Items from a data source
Content starts

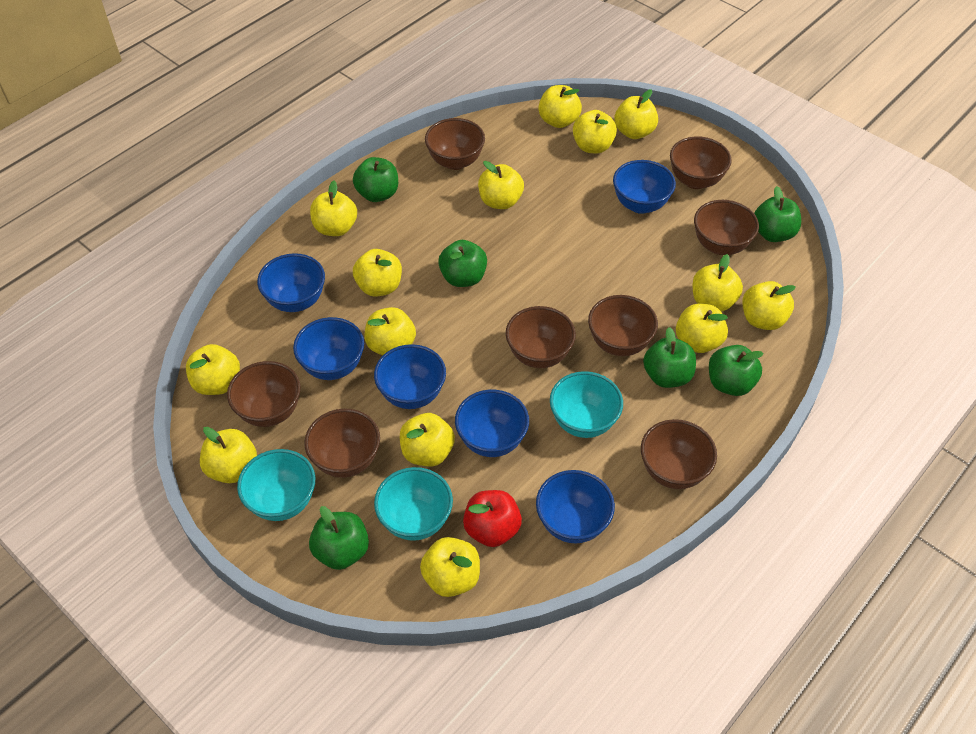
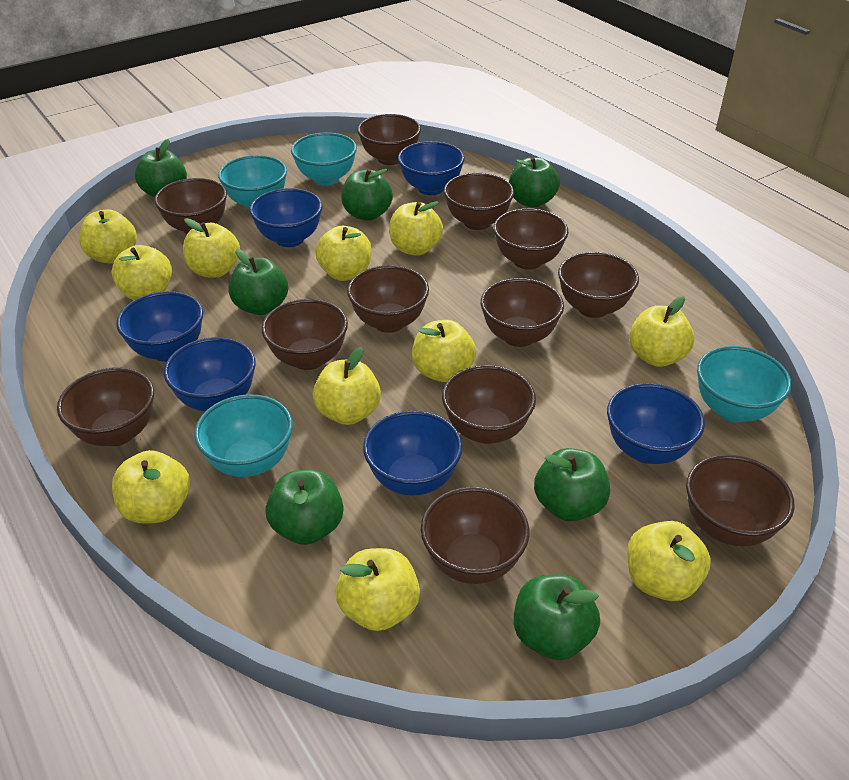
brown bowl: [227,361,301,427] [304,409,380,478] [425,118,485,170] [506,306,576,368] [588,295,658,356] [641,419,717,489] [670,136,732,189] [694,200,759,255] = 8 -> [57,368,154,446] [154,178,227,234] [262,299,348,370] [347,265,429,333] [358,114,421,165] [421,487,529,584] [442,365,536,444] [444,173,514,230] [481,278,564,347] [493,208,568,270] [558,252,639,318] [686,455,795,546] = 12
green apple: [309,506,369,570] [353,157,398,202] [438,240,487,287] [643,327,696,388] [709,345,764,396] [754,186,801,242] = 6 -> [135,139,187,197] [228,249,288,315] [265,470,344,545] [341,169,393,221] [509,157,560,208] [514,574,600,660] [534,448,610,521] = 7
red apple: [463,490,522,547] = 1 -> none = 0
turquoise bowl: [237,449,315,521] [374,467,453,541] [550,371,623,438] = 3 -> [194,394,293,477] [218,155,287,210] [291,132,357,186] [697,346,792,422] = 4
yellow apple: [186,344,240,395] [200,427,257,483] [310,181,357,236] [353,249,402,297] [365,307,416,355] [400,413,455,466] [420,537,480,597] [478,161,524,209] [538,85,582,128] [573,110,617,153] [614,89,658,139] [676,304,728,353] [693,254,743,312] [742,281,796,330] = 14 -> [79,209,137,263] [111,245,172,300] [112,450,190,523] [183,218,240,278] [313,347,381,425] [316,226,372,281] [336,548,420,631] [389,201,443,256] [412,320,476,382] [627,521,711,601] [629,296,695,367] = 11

Content ends
Content starts

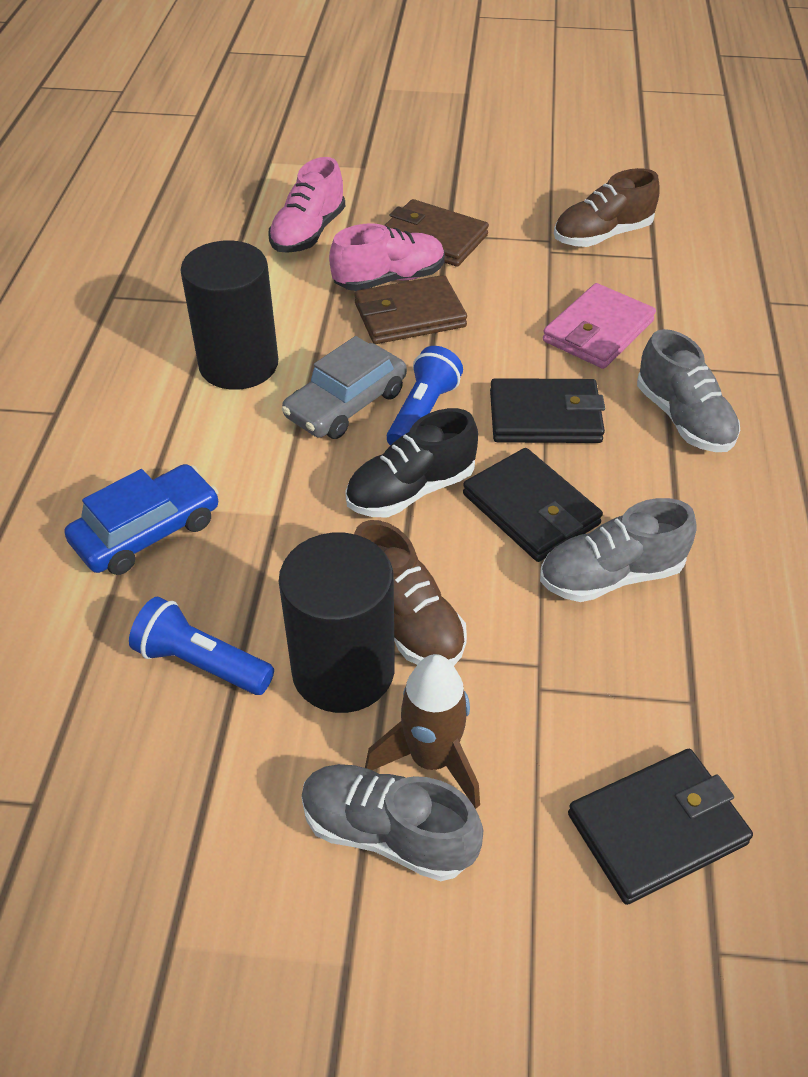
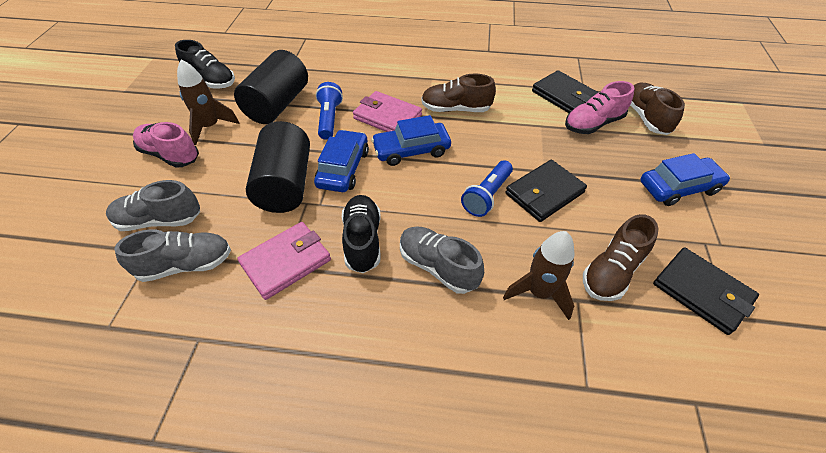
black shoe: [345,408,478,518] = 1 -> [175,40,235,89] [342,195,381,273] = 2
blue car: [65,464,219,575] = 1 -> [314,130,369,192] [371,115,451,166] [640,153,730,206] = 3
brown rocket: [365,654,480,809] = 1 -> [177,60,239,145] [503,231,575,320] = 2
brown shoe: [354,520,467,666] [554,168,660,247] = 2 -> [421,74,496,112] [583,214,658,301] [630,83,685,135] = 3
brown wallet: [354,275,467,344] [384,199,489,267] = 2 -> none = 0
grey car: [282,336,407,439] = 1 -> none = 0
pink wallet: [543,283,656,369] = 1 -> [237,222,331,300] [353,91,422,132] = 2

Content ends
Content starts

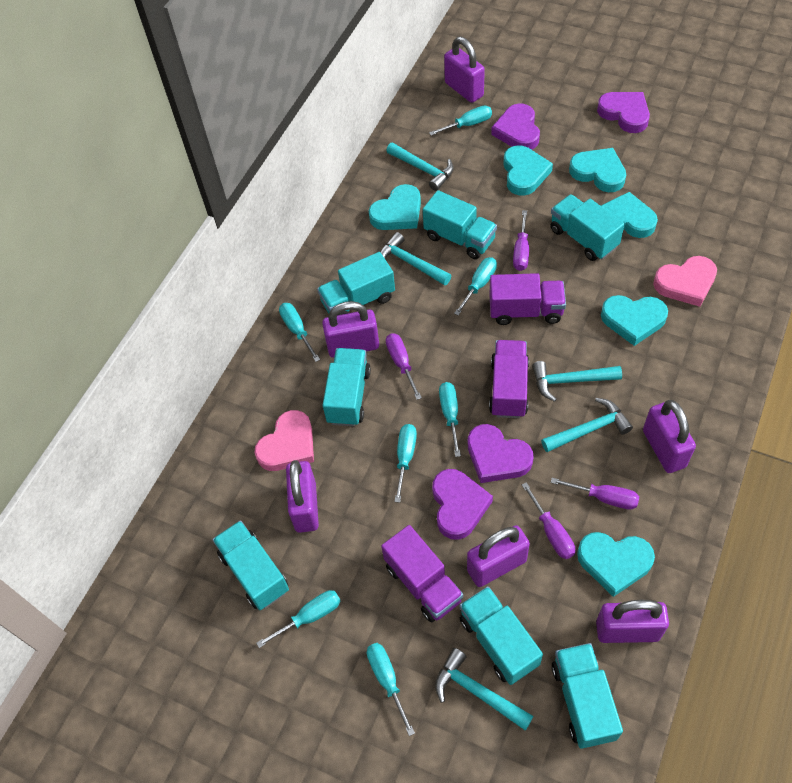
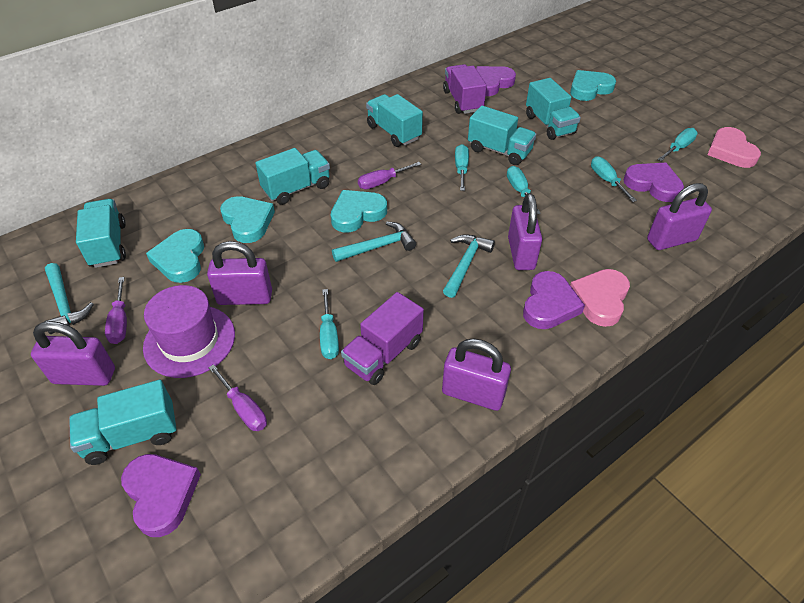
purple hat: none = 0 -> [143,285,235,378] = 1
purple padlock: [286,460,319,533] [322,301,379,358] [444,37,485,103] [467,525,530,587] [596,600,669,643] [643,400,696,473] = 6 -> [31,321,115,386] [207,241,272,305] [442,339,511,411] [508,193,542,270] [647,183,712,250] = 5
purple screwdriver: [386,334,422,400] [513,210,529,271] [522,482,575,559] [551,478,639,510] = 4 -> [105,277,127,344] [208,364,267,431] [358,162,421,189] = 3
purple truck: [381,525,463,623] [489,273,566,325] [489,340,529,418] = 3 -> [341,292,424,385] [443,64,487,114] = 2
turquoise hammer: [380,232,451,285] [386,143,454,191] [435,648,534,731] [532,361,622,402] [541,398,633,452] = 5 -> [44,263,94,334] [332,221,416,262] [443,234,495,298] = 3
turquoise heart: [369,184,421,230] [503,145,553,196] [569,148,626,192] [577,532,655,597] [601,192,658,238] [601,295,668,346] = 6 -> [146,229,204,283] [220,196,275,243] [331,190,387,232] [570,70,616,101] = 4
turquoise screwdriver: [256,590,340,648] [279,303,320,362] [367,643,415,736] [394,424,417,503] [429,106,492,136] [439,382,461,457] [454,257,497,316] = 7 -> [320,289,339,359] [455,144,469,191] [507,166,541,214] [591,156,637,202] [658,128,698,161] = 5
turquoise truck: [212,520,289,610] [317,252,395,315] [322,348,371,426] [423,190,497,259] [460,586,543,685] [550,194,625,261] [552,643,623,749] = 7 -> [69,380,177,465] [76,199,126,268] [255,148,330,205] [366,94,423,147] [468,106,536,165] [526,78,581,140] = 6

Content ends

REQUIRED WORK. What you give back should be only the lines of the records above, starting at the line with "purple truck: [381,525,463,623]" and ending at the line with "turquoise hammer: [380,232,451,285]", restated word for word.

EXERCISE RESPONSE.
purple truck: [381,525,463,623] [489,273,566,325] [489,340,529,418] = 3 -> [341,292,424,385] [443,64,487,114] = 2
turquoise hammer: [380,232,451,285] [386,143,454,191] [435,648,534,731] [532,361,622,402] [541,398,633,452] = 5 -> [44,263,94,334] [332,221,416,262] [443,234,495,298] = 3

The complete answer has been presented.